(Records supplied):
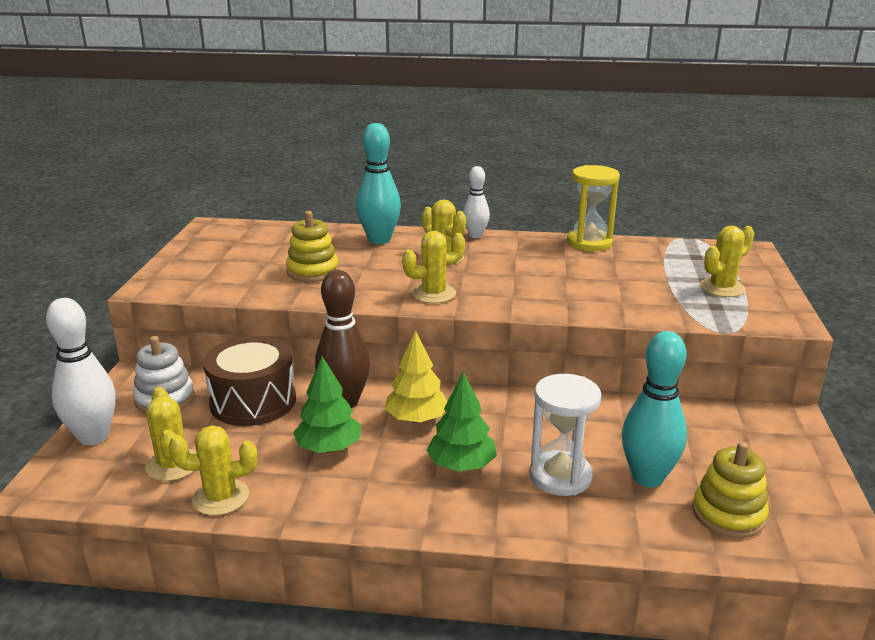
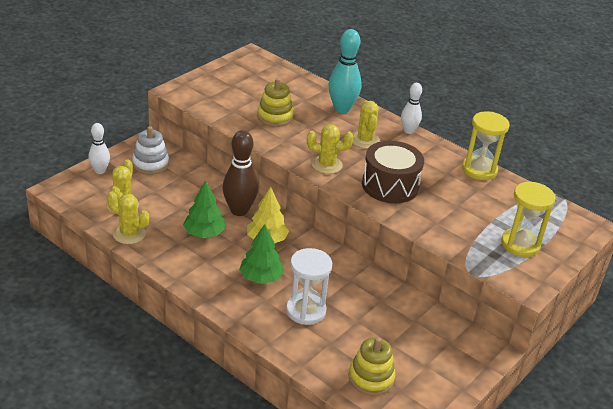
camera: 30 degrees right, 10 degrees up
(93, 437) = (100, 171): white bowling pin -> white bowling pin, size x0.62
(253, 401) = (192, 187): brown drum -> brown drum (390, 185)
(647, 477) = (353, 336): turquoise bowling pin -> none
(722, 288) = (520, 244): yellow cactus -> yellow hourglass

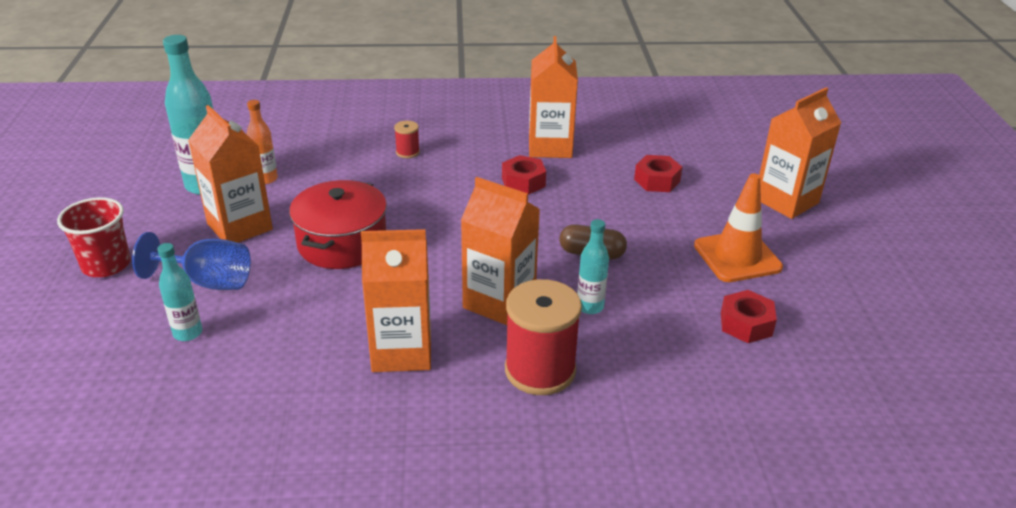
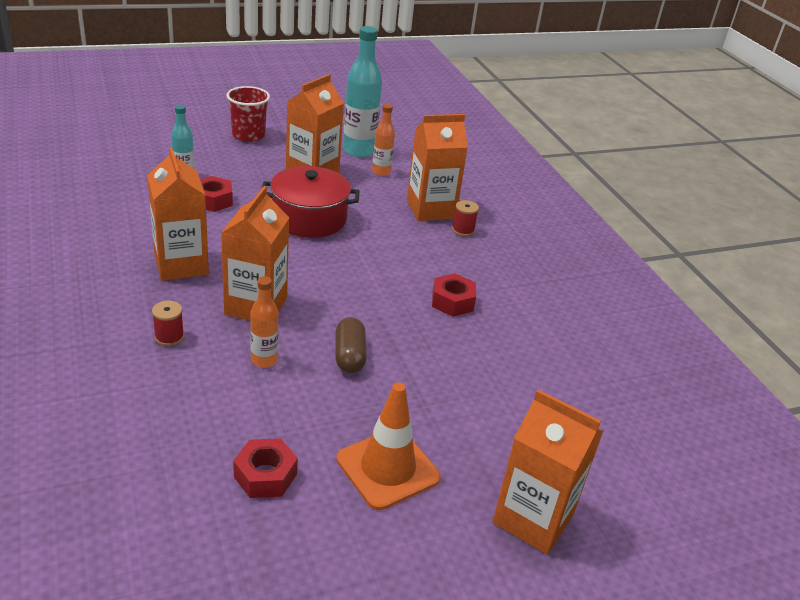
camera: 70 degrees right, 0 degrees up
(208, 281) = (242, 173): blue goblet -> none
(540, 370) = (169, 337): red spool -> red spool, size x0.46
(550, 147) = (530, 313): orange carton -> orange carton (430, 209)
(590, 307) = (264, 360): turquoise bottle -> orange bottle
(657, 180) = (511, 397): red nut -> red nut (213, 200)

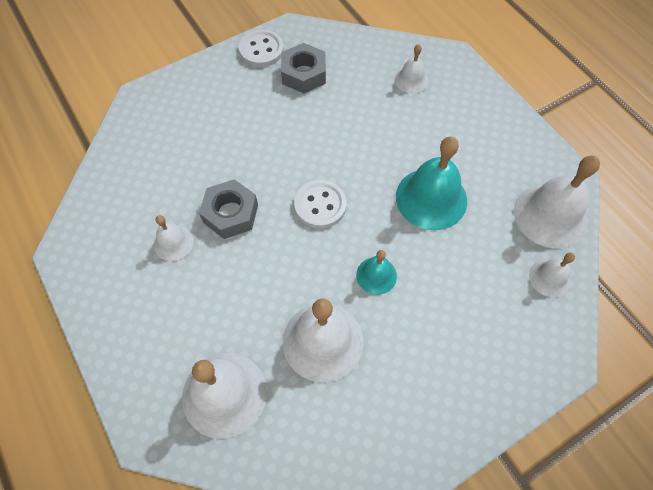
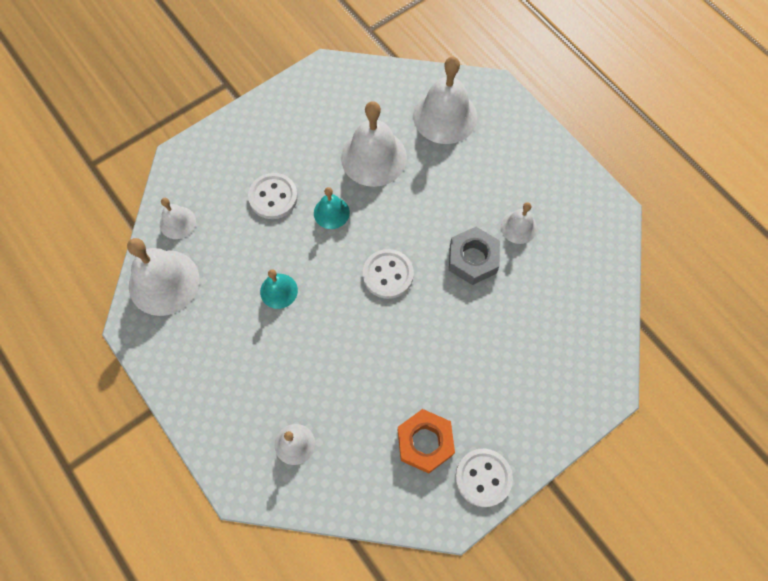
camera: 175 degrees right, 5 degrees up
(304, 74) = (425, 442): grey nut -> orange nut
(431, 198) = (279, 291): turquoise bell -> turquoise bell, size x0.53
(443, 299) = (273, 197): none -> white button

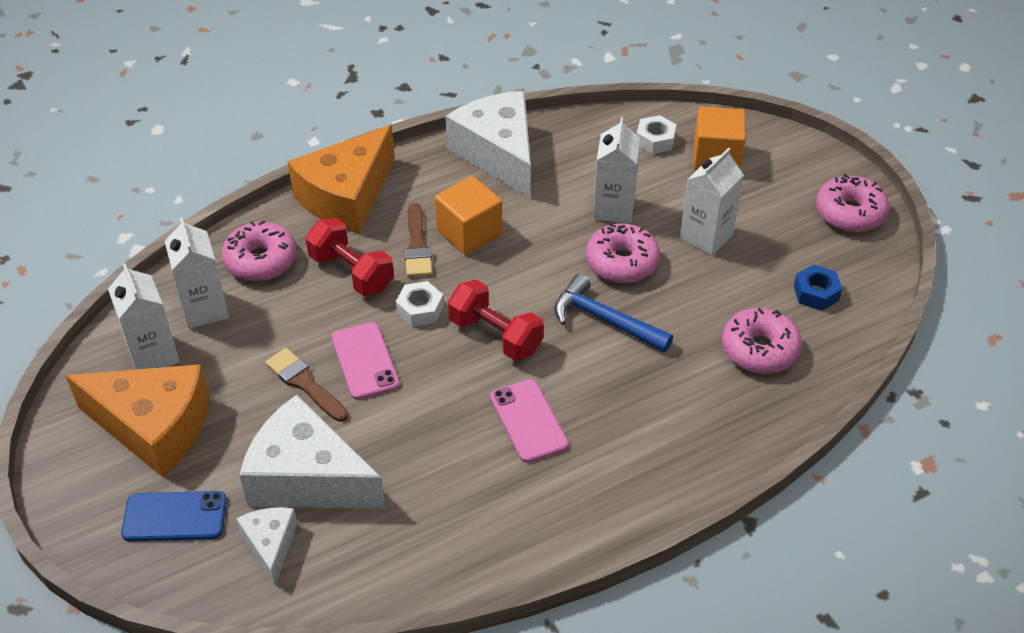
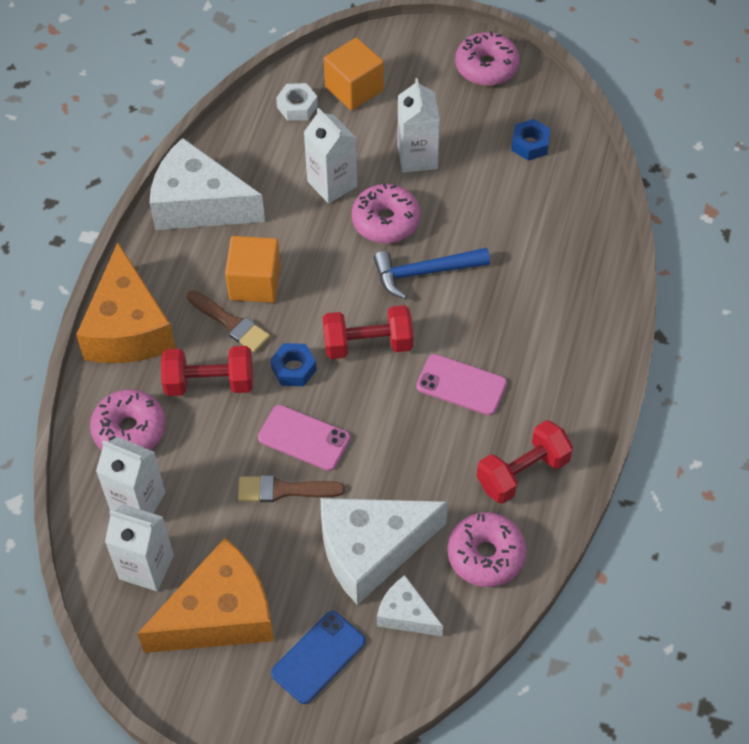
camera: 45 degrees left, 10 degrees up
(420, 309) = (294, 369): white nut -> blue nut
(492, 525) = (522, 472): none -> red dumbbell
(759, 350) = (541, 214): pink donut -> pink donut (486, 555)

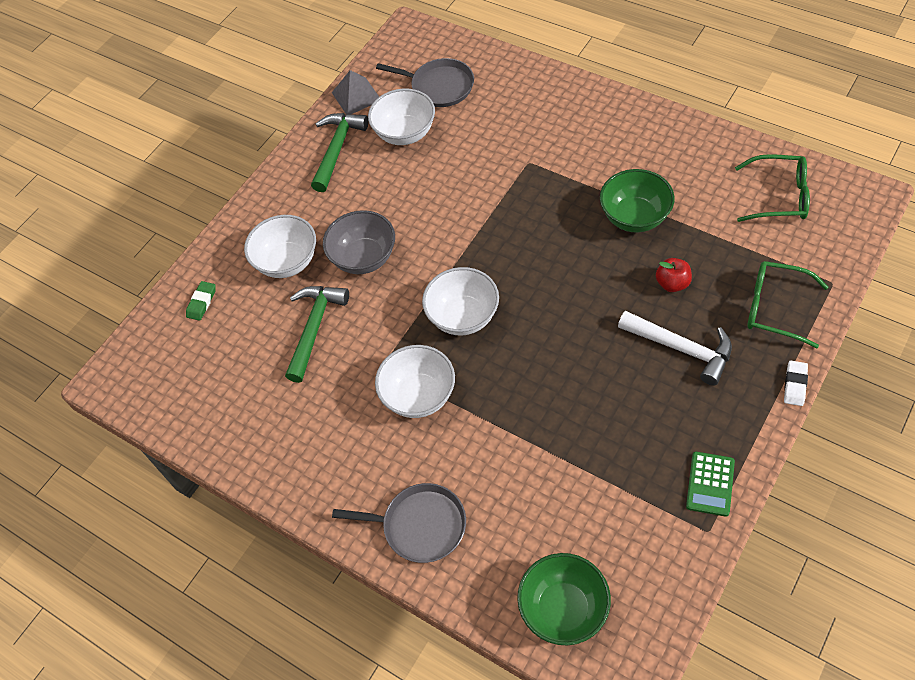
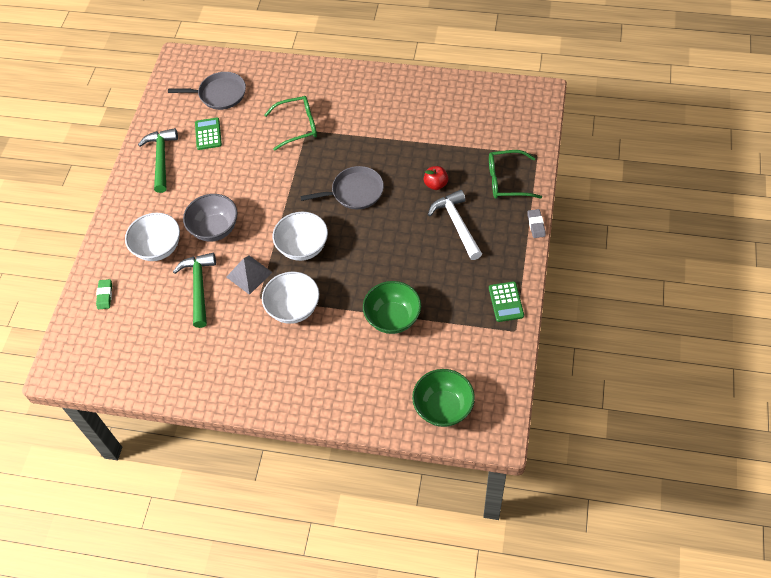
camera: 25 degrees left, 0 degrees up
(356, 96) = (159, 117): grey pyramid -> grey pyramid (249, 274)
(405, 133) = (208, 134): white bowl -> green calculator
(420, 526) = (329, 390): grey pan -> grey pan (354, 192)
(634, 217) = (394, 148): green bowl -> green bowl (393, 318)
(681, 349) = (457, 224): white hammer -> white hammer turned 120 degrees counterclockwise
(779, 196) = (484, 108): green glasses -> green glasses (298, 126)
(795, 385) = (536, 225): white eraser -> grey eraser

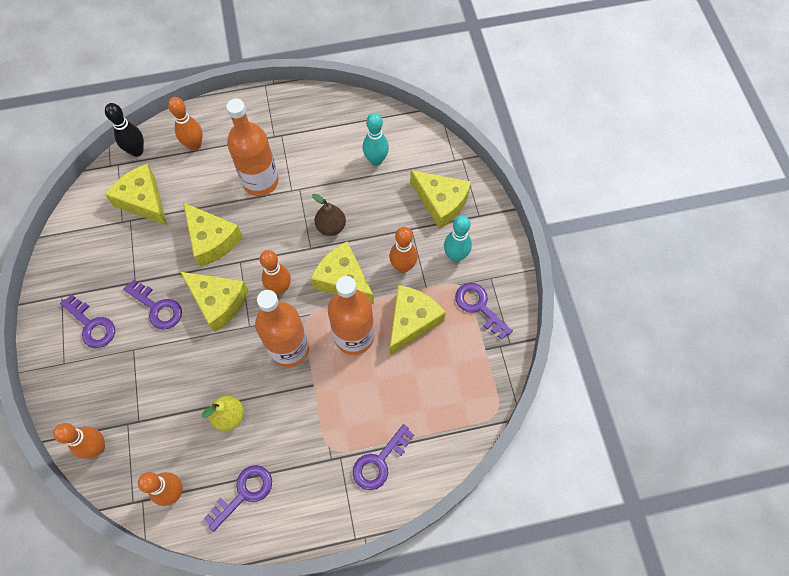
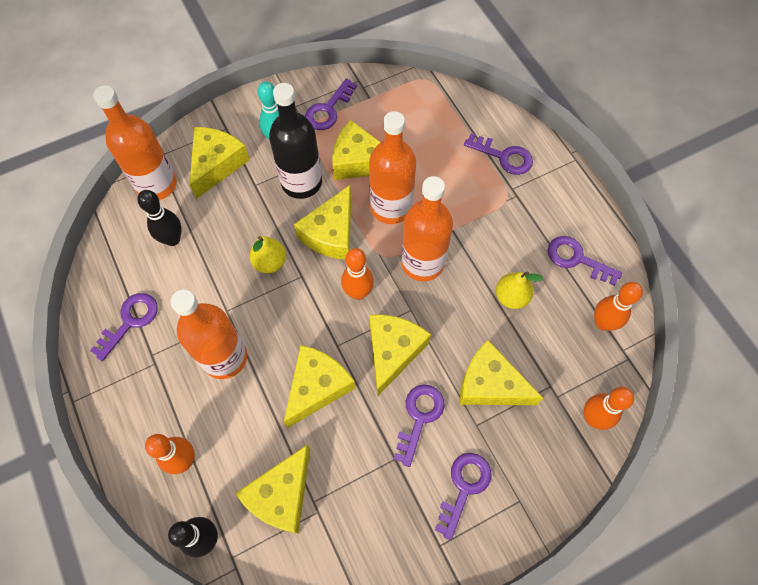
camera: 105 degrees left, 0 degrees up
(160, 371) = (490, 384): none -> yellow cheese
(313, 124) = (130, 321): none -> purple key
(331, 227) = (270, 262): brown pear -> yellow pear
(376, 160) = (172, 239): turquoise bowling pin -> black bowling pin
(403, 266) = (301, 182): orange bowling pin -> black bottle
(432, 155) = (156, 184): none -> orange bottle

(What the task requires): Restate the listing word for word and drop the pictures.

(Answer section):
camera: 30 degrees right, 10 degrees up
(93, 437) = (100, 171): white bowling pin -> white bowling pin, size x0.62
(253, 401) = (192, 187): brown drum -> brown drum (390, 185)
(647, 477) = (353, 336): turquoise bowling pin -> none
(722, 288) = (520, 244): yellow cactus -> yellow hourglass

camera: 70 degrees right, 0 degrees up
(208, 281) = (242, 173): blue goblet -> none
(540, 370) = (169, 337): red spool -> red spool, size x0.46
(550, 147) = (530, 313): orange carton -> orange carton (430, 209)
(590, 307) = (264, 360): turquoise bottle -> orange bottle
(657, 180) = (511, 397): red nut -> red nut (213, 200)

camera: 175 degrees right, 5 degrees up
(304, 74) = (425, 442): grey nut -> orange nut
(431, 198) = (279, 291): turquoise bell -> turquoise bell, size x0.53
(443, 299) = (273, 197): none -> white button

camera: 45 degrees left, 10 degrees up
(420, 309) = (294, 369): white nut -> blue nut
(492, 525) = (522, 472): none -> red dumbbell
(759, 350) = (541, 214): pink donut -> pink donut (486, 555)

camera: 25 degrees left, 0 degrees up
(356, 96) = (159, 117): grey pyramid -> grey pyramid (249, 274)
(405, 133) = (208, 134): white bowl -> green calculator
(420, 526) = (329, 390): grey pan -> grey pan (354, 192)
(634, 217) = (394, 148): green bowl -> green bowl (393, 318)
(681, 349) = (457, 224): white hammer -> white hammer turned 120 degrees counterclockwise
(779, 196) = (484, 108): green glasses -> green glasses (298, 126)
(795, 385) = (536, 225): white eraser -> grey eraser

camera: 105 degrees left, 0 degrees up
(160, 371) = (490, 384): none -> yellow cheese
(313, 124) = (130, 321): none -> purple key
(331, 227) = (270, 262): brown pear -> yellow pear
(376, 160) = (172, 239): turquoise bowling pin -> black bowling pin
(403, 266) = (301, 182): orange bowling pin -> black bottle
(432, 155) = (156, 184): none -> orange bottle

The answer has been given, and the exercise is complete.